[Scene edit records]
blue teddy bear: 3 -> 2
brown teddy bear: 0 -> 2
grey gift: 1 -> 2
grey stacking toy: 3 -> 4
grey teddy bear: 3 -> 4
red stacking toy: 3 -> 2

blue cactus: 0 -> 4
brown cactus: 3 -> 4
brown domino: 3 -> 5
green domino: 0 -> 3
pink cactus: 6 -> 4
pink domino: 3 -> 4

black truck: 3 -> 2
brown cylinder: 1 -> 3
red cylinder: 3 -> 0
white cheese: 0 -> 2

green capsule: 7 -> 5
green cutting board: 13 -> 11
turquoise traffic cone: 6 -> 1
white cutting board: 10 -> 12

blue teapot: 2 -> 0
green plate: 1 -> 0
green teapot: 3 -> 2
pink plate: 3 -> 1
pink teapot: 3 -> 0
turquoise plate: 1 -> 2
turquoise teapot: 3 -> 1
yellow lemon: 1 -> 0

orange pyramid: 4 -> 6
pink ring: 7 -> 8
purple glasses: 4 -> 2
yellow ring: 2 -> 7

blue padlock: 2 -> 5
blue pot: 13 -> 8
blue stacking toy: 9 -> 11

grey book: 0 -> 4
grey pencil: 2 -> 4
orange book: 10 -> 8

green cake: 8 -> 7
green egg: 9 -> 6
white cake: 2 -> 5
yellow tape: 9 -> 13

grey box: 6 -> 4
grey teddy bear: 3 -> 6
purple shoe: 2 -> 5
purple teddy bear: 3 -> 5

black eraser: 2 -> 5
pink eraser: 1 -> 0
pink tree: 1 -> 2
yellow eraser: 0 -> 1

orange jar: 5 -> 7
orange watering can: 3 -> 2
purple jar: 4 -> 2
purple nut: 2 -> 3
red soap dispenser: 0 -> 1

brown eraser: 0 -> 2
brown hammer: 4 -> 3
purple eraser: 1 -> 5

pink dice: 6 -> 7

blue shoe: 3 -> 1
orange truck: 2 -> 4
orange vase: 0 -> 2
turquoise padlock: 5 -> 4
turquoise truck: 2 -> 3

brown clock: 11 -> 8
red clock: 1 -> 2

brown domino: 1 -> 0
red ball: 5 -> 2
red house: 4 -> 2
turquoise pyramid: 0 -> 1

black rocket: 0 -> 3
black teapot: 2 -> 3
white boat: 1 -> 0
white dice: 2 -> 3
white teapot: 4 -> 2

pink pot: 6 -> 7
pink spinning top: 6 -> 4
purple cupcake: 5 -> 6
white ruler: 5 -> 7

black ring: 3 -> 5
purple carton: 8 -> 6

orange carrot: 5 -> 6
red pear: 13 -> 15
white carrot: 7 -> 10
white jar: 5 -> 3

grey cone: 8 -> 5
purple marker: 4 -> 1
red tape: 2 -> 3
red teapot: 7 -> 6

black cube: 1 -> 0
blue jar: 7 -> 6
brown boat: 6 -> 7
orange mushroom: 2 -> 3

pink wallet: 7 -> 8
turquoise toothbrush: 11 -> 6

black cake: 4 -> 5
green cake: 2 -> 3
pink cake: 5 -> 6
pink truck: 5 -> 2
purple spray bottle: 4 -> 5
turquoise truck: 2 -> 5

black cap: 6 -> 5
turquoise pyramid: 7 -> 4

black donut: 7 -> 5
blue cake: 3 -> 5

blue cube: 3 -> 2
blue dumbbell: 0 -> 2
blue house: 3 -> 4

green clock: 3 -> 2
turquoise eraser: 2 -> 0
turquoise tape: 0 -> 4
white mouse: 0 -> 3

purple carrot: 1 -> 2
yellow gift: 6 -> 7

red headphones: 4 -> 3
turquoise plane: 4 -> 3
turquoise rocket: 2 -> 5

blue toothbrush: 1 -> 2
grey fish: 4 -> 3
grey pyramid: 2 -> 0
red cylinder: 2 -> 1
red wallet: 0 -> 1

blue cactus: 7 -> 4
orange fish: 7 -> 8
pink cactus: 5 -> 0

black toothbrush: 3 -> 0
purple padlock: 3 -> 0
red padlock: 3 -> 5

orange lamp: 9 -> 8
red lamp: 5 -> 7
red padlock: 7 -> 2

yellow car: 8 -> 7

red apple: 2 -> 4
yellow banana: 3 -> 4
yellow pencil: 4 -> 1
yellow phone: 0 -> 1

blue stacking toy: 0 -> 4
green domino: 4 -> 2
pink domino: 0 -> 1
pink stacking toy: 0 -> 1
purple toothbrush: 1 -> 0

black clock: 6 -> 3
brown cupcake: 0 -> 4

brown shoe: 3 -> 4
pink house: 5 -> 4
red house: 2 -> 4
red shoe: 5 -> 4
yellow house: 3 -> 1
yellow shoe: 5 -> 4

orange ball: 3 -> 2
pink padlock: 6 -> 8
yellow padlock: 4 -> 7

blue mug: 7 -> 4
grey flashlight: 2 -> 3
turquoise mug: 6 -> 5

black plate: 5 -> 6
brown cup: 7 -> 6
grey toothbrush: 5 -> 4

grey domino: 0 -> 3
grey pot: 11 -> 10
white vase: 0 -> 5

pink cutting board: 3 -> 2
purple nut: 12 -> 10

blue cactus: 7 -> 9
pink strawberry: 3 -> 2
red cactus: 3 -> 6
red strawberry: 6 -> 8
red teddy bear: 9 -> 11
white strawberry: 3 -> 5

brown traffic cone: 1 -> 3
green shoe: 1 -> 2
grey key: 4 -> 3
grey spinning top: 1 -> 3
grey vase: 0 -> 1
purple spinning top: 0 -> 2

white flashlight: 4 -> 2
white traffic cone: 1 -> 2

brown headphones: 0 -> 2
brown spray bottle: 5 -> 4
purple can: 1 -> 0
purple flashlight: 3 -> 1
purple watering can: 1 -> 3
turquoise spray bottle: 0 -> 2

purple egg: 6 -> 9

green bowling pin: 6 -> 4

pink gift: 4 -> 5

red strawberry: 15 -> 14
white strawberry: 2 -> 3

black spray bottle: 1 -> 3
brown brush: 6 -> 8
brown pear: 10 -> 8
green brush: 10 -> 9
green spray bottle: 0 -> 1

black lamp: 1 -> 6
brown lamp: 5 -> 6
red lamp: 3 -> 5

▸ **Directions**
Copy the lines of the data above exactly as written, beginning with the line containing "blue pot: 13 -> 8" and ending with the line containing "brown clock: 11 -> 8", and leave out all other lines.

▸ **Exercise result**
blue pot: 13 -> 8
blue stacking toy: 9 -> 11

grey book: 0 -> 4
grey pencil: 2 -> 4
orange book: 10 -> 8

green cake: 8 -> 7
green egg: 9 -> 6
white cake: 2 -> 5
yellow tape: 9 -> 13

grey box: 6 -> 4
grey teddy bear: 3 -> 6
purple shoe: 2 -> 5
purple teddy bear: 3 -> 5

black eraser: 2 -> 5
pink eraser: 1 -> 0
pink tree: 1 -> 2
yellow eraser: 0 -> 1

orange jar: 5 -> 7
orange watering can: 3 -> 2
purple jar: 4 -> 2
purple nut: 2 -> 3
red soap dispenser: 0 -> 1

brown eraser: 0 -> 2
brown hammer: 4 -> 3
purple eraser: 1 -> 5

pink dice: 6 -> 7

blue shoe: 3 -> 1
orange truck: 2 -> 4
orange vase: 0 -> 2
turquoise padlock: 5 -> 4
turquoise truck: 2 -> 3

brown clock: 11 -> 8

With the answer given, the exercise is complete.